# [TASK DIRECTIONS]
Please take the lines from the one holding "white five-pointed star" through the one holding "violet sticky tape 499, 529, 598, 636 -> none" in the data below and copy them exactly.

# [DATA IN THIS EXERCISE]
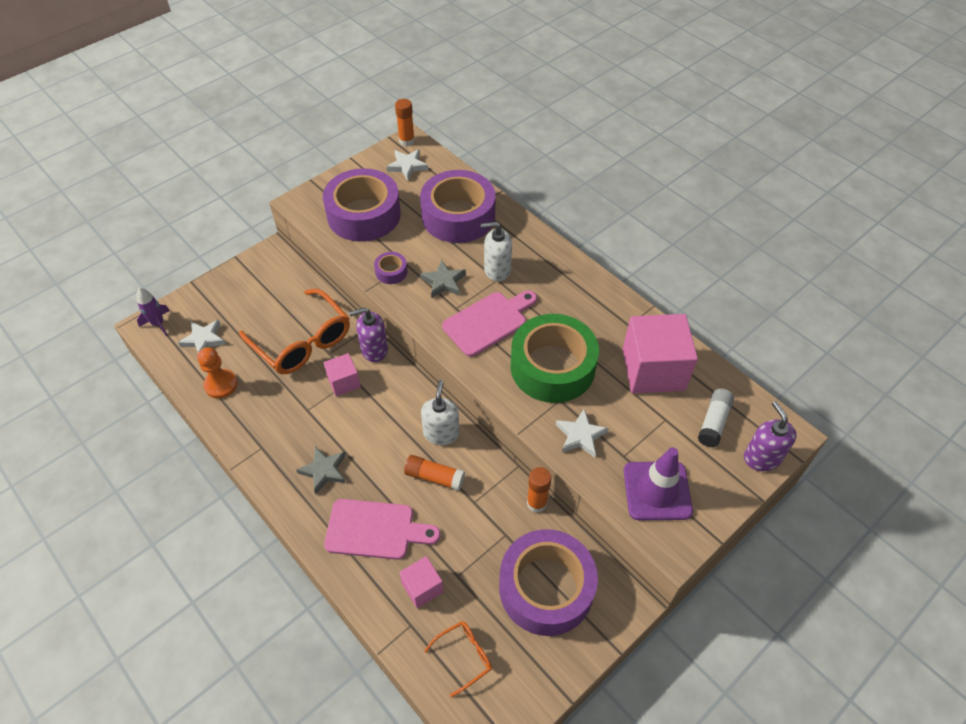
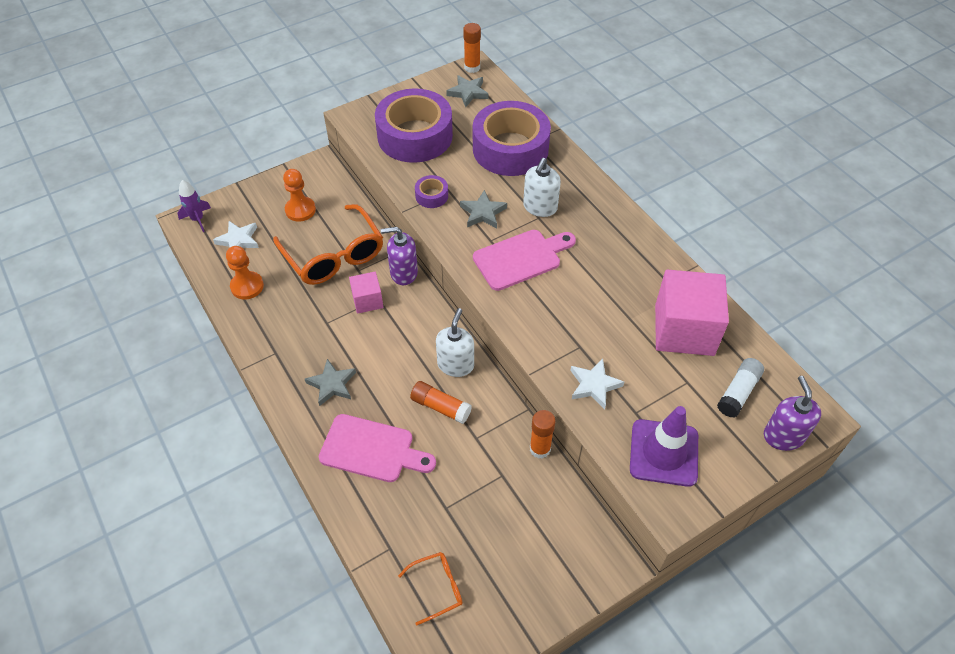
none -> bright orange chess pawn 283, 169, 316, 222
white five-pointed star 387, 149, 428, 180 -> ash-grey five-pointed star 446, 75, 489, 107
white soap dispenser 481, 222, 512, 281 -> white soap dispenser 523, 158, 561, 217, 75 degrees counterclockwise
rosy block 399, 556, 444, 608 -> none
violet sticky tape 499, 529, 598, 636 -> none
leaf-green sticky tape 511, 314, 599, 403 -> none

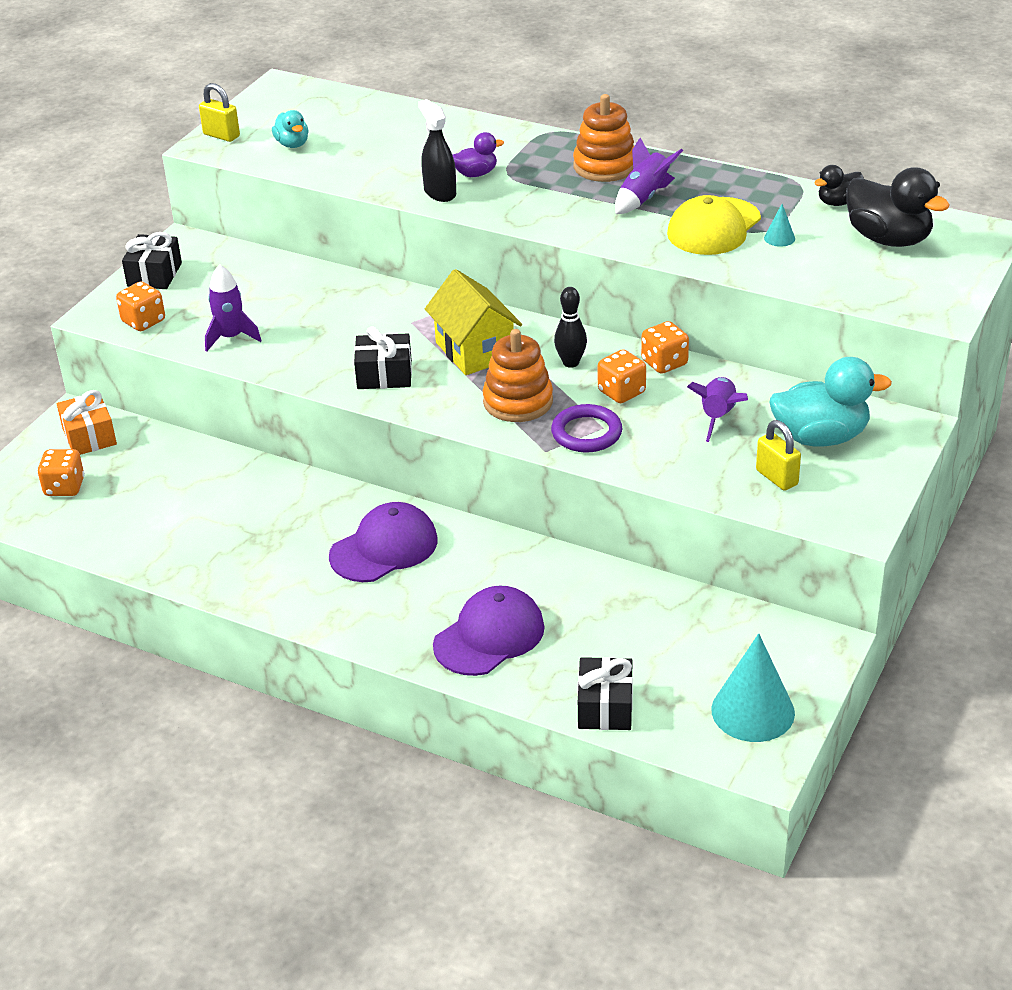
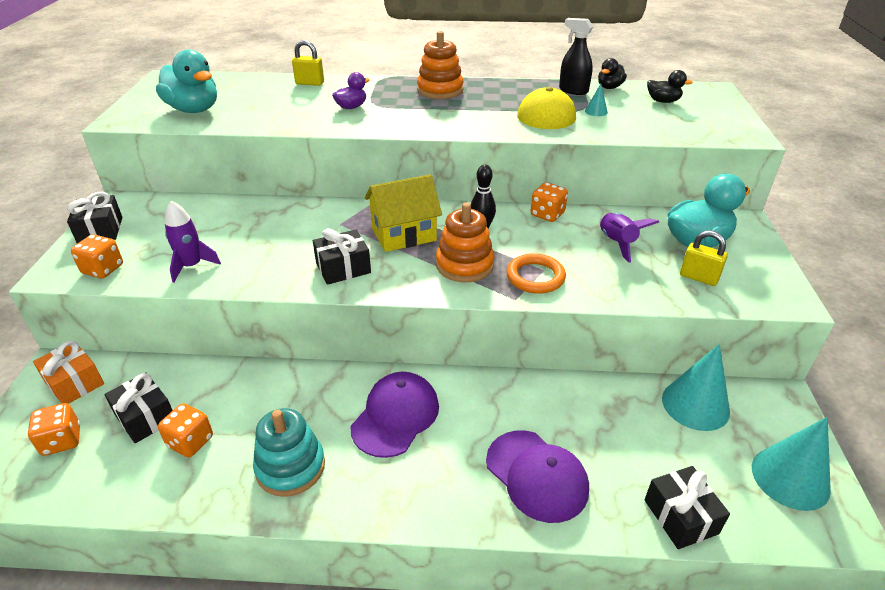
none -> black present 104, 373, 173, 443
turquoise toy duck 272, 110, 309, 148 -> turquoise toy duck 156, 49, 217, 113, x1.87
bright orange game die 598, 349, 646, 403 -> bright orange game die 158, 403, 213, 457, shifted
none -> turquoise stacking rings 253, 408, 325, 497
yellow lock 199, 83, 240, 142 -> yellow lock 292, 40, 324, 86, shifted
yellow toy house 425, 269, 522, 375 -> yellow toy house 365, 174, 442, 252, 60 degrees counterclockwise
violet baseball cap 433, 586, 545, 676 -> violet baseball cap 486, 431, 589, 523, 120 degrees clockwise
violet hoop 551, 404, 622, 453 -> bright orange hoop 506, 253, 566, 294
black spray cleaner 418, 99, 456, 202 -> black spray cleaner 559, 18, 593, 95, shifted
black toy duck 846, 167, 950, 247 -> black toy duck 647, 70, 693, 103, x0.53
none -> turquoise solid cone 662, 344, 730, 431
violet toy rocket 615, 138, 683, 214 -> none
* * *
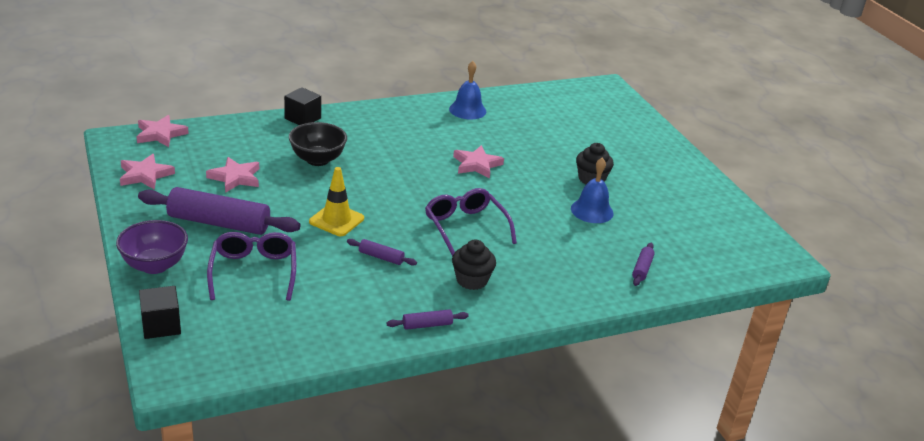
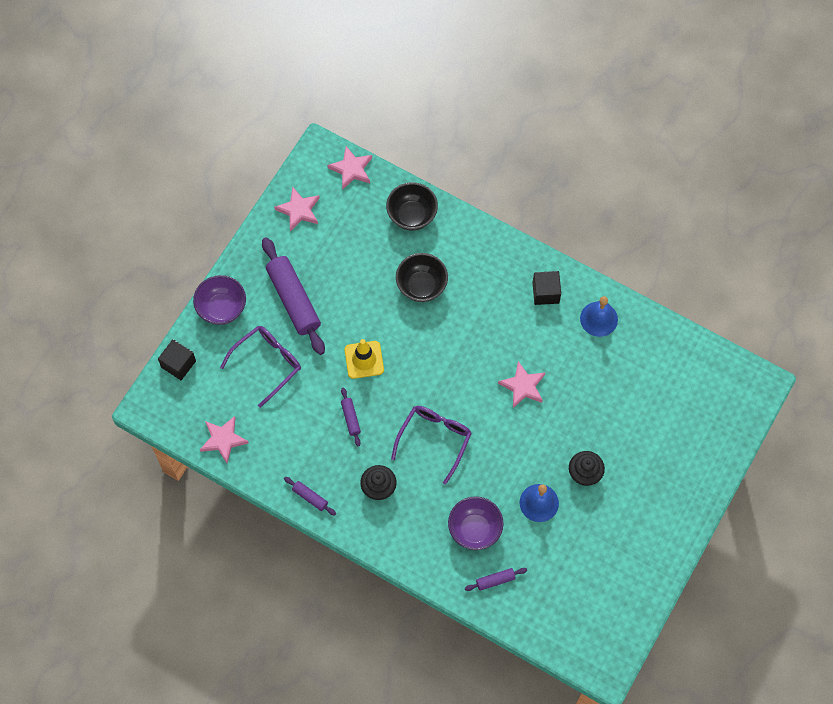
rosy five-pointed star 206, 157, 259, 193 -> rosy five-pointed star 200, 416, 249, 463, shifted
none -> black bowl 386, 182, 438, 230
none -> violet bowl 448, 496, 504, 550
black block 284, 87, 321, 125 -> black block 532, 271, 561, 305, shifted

# [WORKED SOLUTION]
white five-pointed star 387, 149, 428, 180 -> ash-grey five-pointed star 446, 75, 489, 107
white soap dispenser 481, 222, 512, 281 -> white soap dispenser 523, 158, 561, 217, 75 degrees counterclockwise
rosy block 399, 556, 444, 608 -> none
violet sticky tape 499, 529, 598, 636 -> none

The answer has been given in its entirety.